(Scene edit records)

● ● ● ● ●

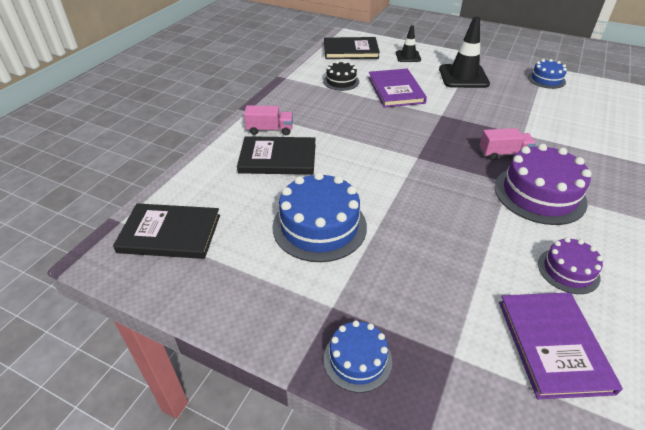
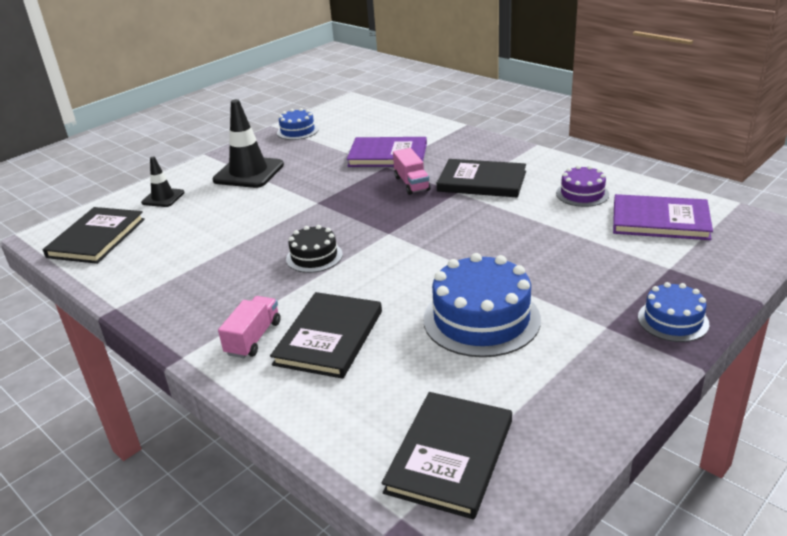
camera: 70 degrees left, 10 degrees down
black cake [323,61,359,91] -> black cake moved to [286,225,343,273]
purple book [368,69,427,108] -> purple book moved to [347,137,427,167]
pink truck [479,128,536,160] -> pink truck turned 150 degrees clockwise [393,148,430,195]
purple cake [494,144,592,225] -> black book [437,159,526,197]

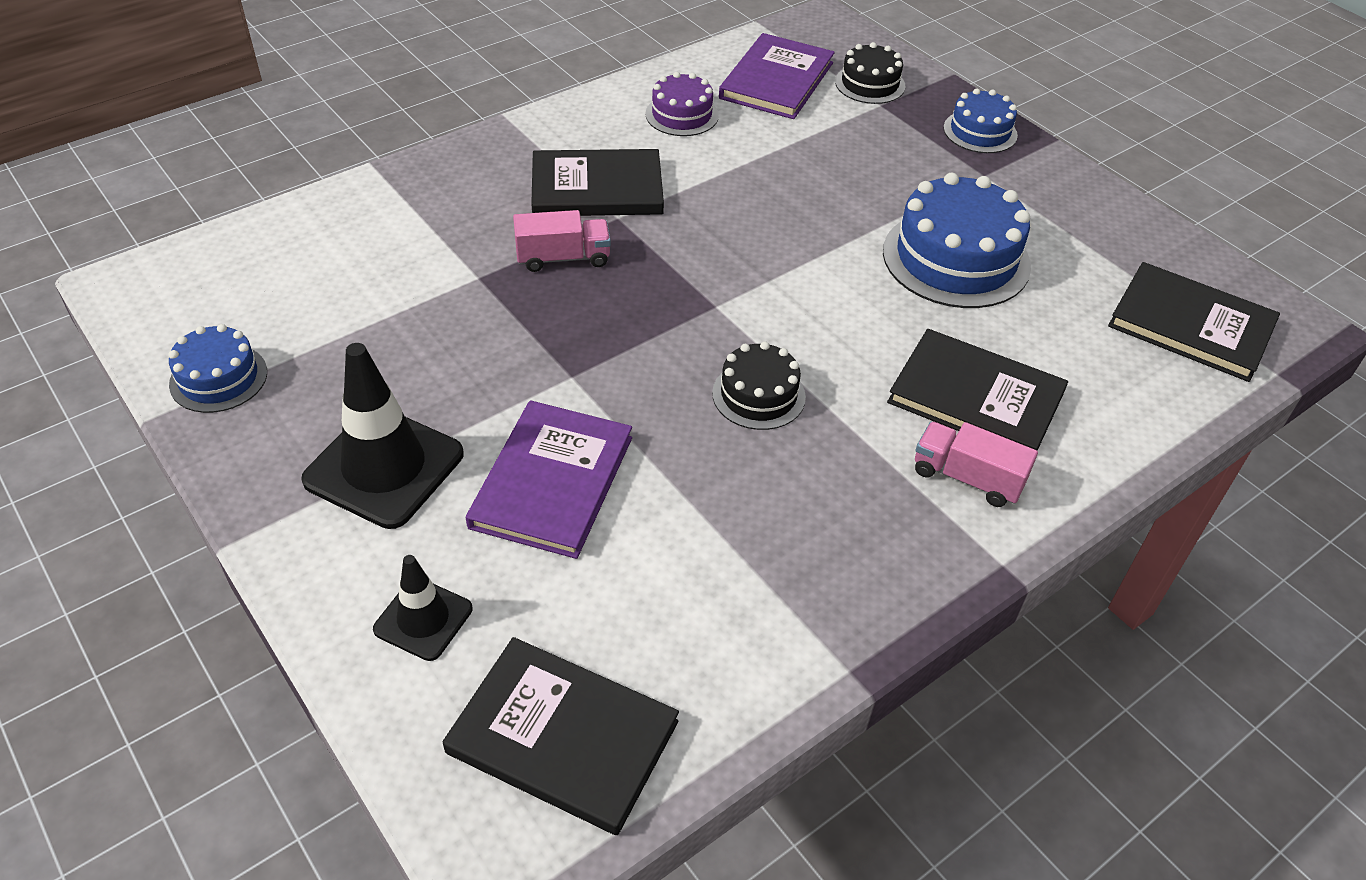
camera: 85 degrees left, 15 degrees up
purple book [347,137,427,167] -> purple book moved to [466,400,632,559]
black book [437,159,526,197] -> black book turned 60 degrees clockwise [531,149,664,216]
none -> black cake [835,42,906,104]

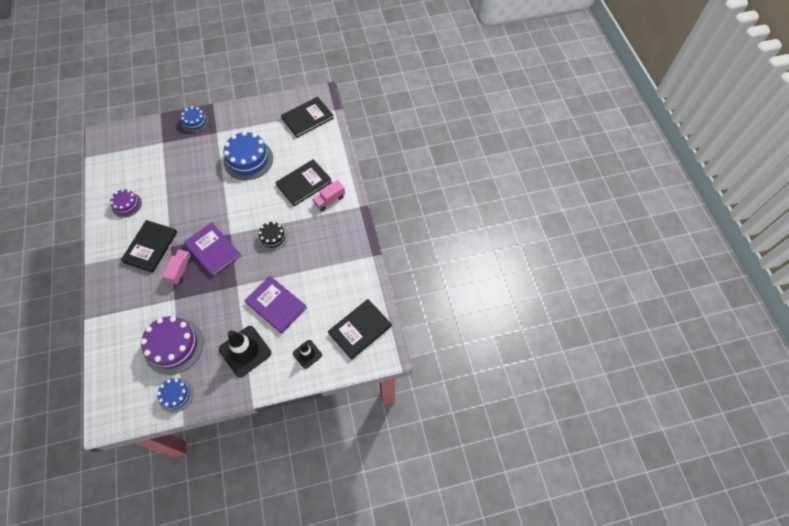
camera: 65 degrees left, 15 degrees up
purple book [719,33,835,119] -> purple book moved to [184,222,241,277]
black cake [835,42,906,104] -> none
none -> purple cake [141,316,204,375]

● ● ● ● ●

PROBLEM TO SOLVE =
Go to the line that contains "purple book [368,69,427,108]" and copy it and every line after it through the end of the entries, exactly, without the pictures.

RESULT BELOW =
purple book [368,69,427,108] -> purple book moved to [347,137,427,167]
pink truck [479,128,536,160] -> pink truck turned 150 degrees clockwise [393,148,430,195]
purple cake [494,144,592,225] -> black book [437,159,526,197]

camera: 85 degrees left, 15 degrees up
purple book [347,137,427,167] -> purple book moved to [466,400,632,559]
black book [437,159,526,197] -> black book turned 60 degrees clockwise [531,149,664,216]
none -> black cake [835,42,906,104]

camera: 65 degrees left, 15 degrees up
purple book [719,33,835,119] -> purple book moved to [184,222,241,277]
black cake [835,42,906,104] -> none
none -> purple cake [141,316,204,375]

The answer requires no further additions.